- [Problem to solve] Could you reproduce all of the records exactly?

##### The data

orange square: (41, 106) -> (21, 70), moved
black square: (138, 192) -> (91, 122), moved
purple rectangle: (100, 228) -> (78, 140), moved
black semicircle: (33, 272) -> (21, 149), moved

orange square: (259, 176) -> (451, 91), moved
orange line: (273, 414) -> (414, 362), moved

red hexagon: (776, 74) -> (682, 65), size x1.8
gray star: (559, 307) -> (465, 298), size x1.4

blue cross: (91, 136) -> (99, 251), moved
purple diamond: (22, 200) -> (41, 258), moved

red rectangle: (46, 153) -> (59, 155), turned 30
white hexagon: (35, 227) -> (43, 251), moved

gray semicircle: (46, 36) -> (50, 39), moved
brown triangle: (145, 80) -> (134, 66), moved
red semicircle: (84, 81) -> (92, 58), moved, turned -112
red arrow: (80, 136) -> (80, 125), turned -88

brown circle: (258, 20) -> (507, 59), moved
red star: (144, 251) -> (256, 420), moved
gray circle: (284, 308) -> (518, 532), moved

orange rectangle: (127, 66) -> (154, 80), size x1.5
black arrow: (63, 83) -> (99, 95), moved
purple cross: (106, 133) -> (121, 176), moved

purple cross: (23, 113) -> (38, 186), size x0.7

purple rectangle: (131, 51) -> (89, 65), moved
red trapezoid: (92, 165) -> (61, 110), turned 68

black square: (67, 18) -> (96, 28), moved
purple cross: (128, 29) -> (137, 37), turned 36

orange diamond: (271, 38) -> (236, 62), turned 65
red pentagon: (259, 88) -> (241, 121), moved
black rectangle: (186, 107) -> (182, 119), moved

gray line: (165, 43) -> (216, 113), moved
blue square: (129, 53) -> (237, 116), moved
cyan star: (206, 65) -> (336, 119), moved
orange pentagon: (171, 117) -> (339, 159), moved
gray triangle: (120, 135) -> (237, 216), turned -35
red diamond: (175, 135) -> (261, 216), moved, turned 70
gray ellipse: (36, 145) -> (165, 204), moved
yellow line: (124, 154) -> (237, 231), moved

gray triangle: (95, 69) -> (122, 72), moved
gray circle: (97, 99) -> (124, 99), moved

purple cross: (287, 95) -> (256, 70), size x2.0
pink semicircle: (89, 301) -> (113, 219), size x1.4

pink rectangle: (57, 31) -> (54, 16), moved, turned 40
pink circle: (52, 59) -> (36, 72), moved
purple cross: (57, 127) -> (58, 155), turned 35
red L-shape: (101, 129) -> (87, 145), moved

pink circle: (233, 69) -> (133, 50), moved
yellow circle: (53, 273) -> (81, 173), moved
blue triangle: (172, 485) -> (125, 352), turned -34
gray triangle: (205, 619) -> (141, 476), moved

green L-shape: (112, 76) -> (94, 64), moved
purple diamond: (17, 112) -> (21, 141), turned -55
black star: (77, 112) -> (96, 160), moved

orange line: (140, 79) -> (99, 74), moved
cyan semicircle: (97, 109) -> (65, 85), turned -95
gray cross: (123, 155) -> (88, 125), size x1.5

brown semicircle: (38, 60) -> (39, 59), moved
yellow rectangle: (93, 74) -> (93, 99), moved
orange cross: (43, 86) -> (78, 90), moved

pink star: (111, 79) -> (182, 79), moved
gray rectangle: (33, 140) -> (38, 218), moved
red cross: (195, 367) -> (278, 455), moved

##########

- [Solution for this exercise]
orange square: (41, 106) -> (21, 70), moved
black square: (138, 192) -> (91, 122), moved
purple rectangle: (100, 228) -> (78, 140), moved
black semicircle: (33, 272) -> (21, 149), moved

orange square: (259, 176) -> (451, 91), moved
orange line: (273, 414) -> (414, 362), moved

red hexagon: (776, 74) -> (682, 65), size x1.8
gray star: (559, 307) -> (465, 298), size x1.4

blue cross: (91, 136) -> (99, 251), moved
purple diamond: (22, 200) -> (41, 258), moved

red rectangle: (46, 153) -> (59, 155), turned 30
white hexagon: (35, 227) -> (43, 251), moved

gray semicircle: (46, 36) -> (50, 39), moved
brown triangle: (145, 80) -> (134, 66), moved
red semicircle: (84, 81) -> (92, 58), moved, turned -112
red arrow: (80, 136) -> (80, 125), turned -88

brown circle: (258, 20) -> (507, 59), moved
red star: (144, 251) -> (256, 420), moved
gray circle: (284, 308) -> (518, 532), moved

orange rectangle: (127, 66) -> (154, 80), size x1.5
black arrow: (63, 83) -> (99, 95), moved
purple cross: (106, 133) -> (121, 176), moved

purple cross: (23, 113) -> (38, 186), size x0.7

purple rectangle: (131, 51) -> (89, 65), moved
red trapezoid: (92, 165) -> (61, 110), turned 68

black square: (67, 18) -> (96, 28), moved
purple cross: (128, 29) -> (137, 37), turned 36

orange diamond: (271, 38) -> (236, 62), turned 65
red pentagon: (259, 88) -> (241, 121), moved
black rectangle: (186, 107) -> (182, 119), moved

gray line: (165, 43) -> (216, 113), moved
blue square: (129, 53) -> (237, 116), moved
cyan star: (206, 65) -> (336, 119), moved
orange pentagon: (171, 117) -> (339, 159), moved
gray triangle: (120, 135) -> (237, 216), turned -35
red diamond: (175, 135) -> (261, 216), moved, turned 70
gray ellipse: (36, 145) -> (165, 204), moved
yellow line: (124, 154) -> (237, 231), moved

gray triangle: (95, 69) -> (122, 72), moved
gray circle: (97, 99) -> (124, 99), moved

purple cross: (287, 95) -> (256, 70), size x2.0
pink semicircle: (89, 301) -> (113, 219), size x1.4

pink rectangle: (57, 31) -> (54, 16), moved, turned 40
pink circle: (52, 59) -> (36, 72), moved
purple cross: (57, 127) -> (58, 155), turned 35
red L-shape: (101, 129) -> (87, 145), moved

pink circle: (233, 69) -> (133, 50), moved
yellow circle: (53, 273) -> (81, 173), moved
blue triangle: (172, 485) -> (125, 352), turned -34
gray triangle: (205, 619) -> (141, 476), moved

green L-shape: (112, 76) -> (94, 64), moved
purple diamond: (17, 112) -> (21, 141), turned -55
black star: (77, 112) -> (96, 160), moved

orange line: (140, 79) -> (99, 74), moved
cyan semicircle: (97, 109) -> (65, 85), turned -95
gray cross: (123, 155) -> (88, 125), size x1.5

brown semicircle: (38, 60) -> (39, 59), moved
yellow rectangle: (93, 74) -> (93, 99), moved
orange cross: (43, 86) -> (78, 90), moved

pink star: (111, 79) -> (182, 79), moved
gray rectangle: (33, 140) -> (38, 218), moved
red cross: (195, 367) -> (278, 455), moved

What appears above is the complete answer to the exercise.